▶ WHAT YOU ARE ASKED TO DO
Determine the number of lines in the data below that contain the string "brown", and respond with that number alone.

▶ RAW DATA
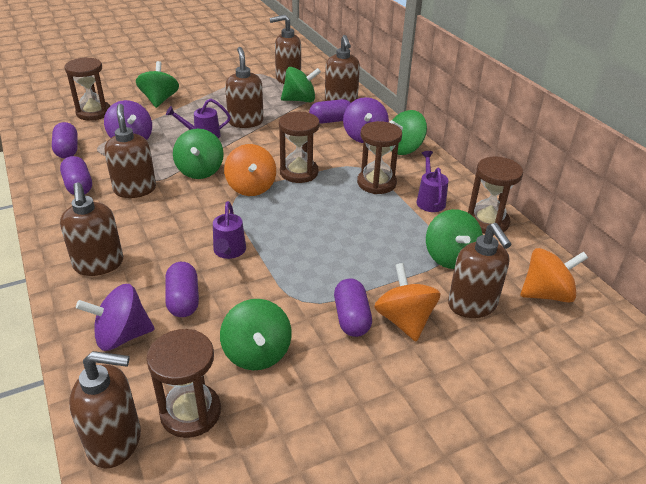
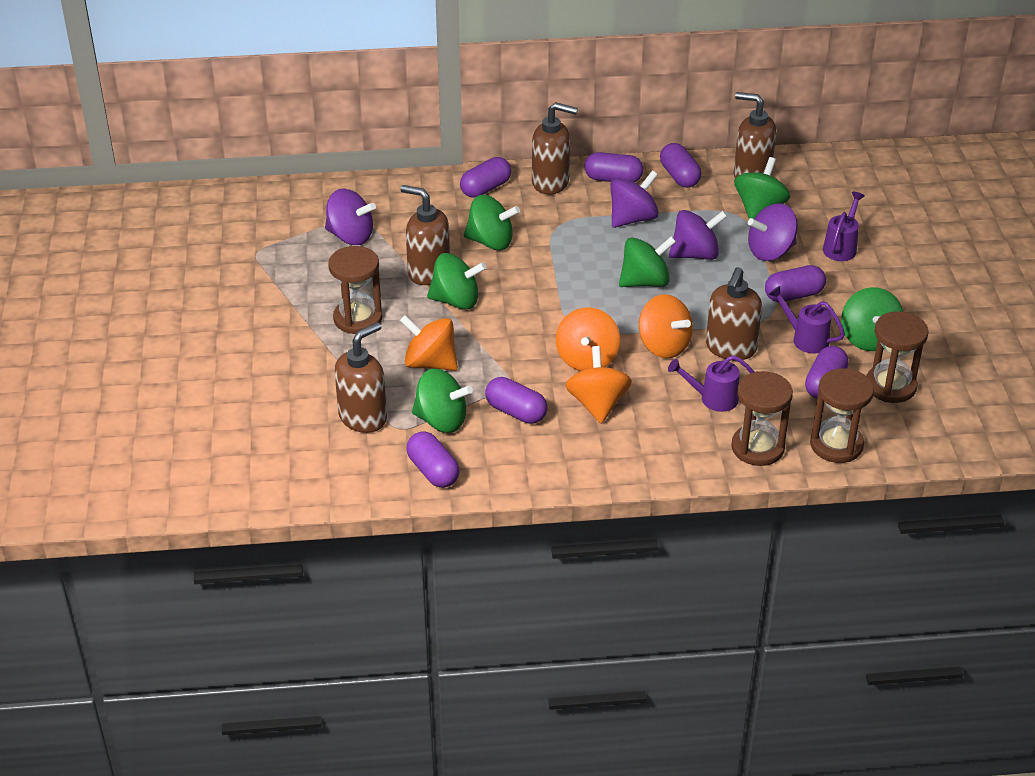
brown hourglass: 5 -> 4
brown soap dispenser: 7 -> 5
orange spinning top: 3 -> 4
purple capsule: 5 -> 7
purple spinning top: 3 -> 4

==

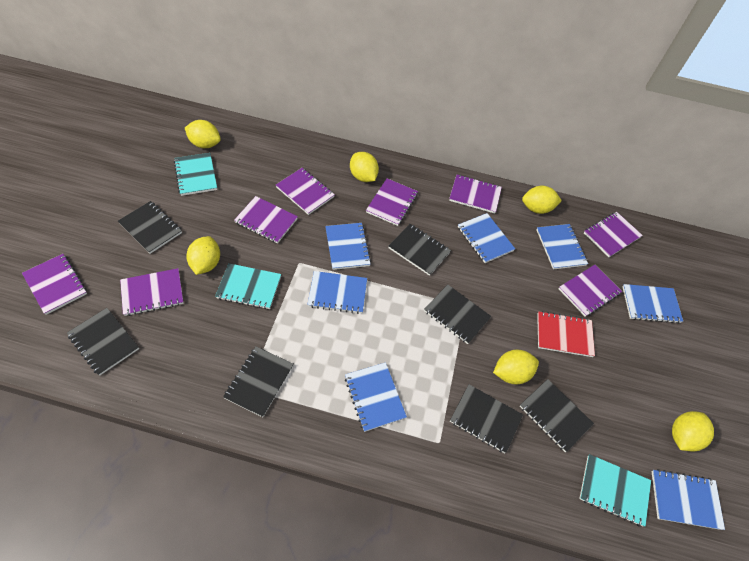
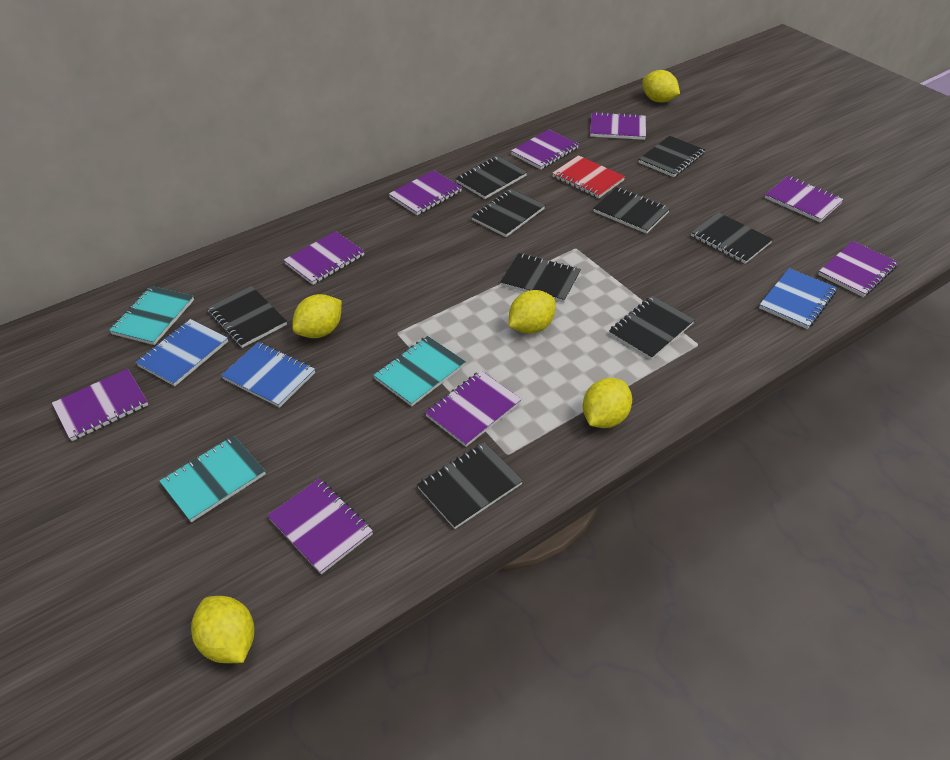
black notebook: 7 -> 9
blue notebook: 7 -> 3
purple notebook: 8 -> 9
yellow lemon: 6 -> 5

...

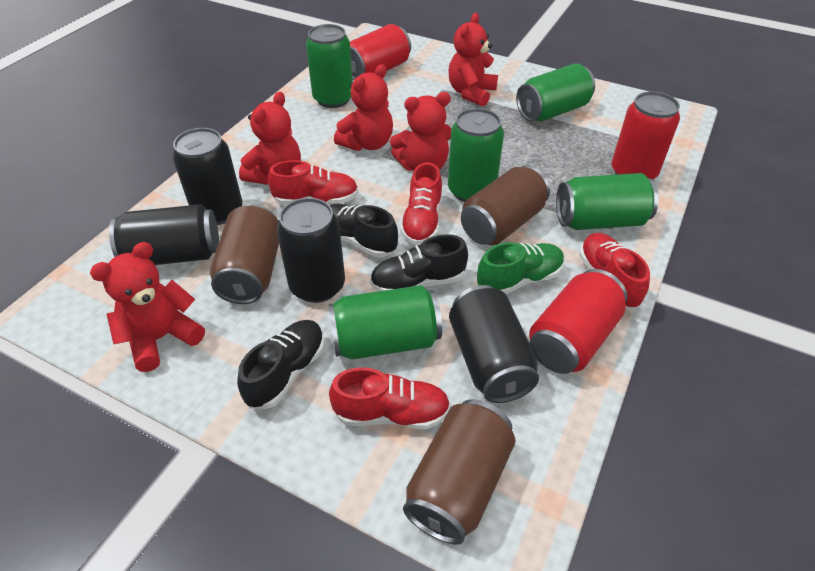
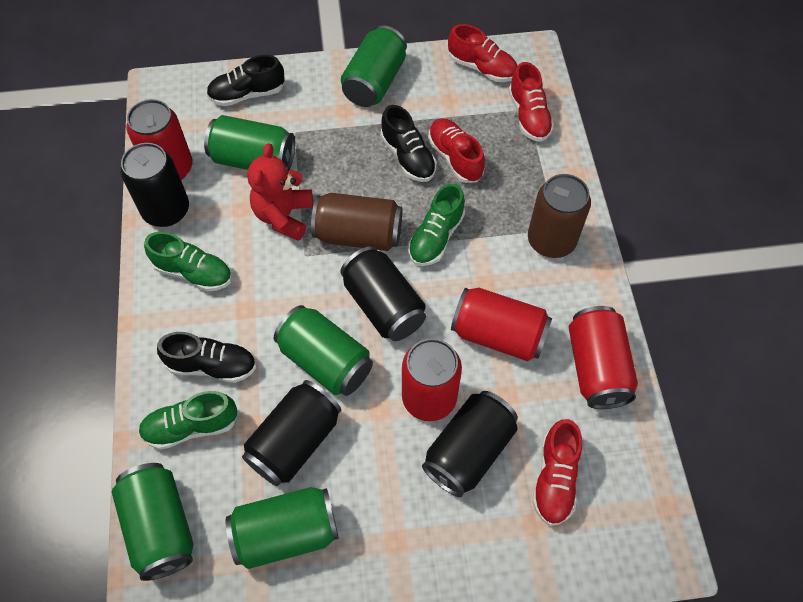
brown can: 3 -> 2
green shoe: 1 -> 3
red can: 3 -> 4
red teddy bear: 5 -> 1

▶ TASK OUTPUT
3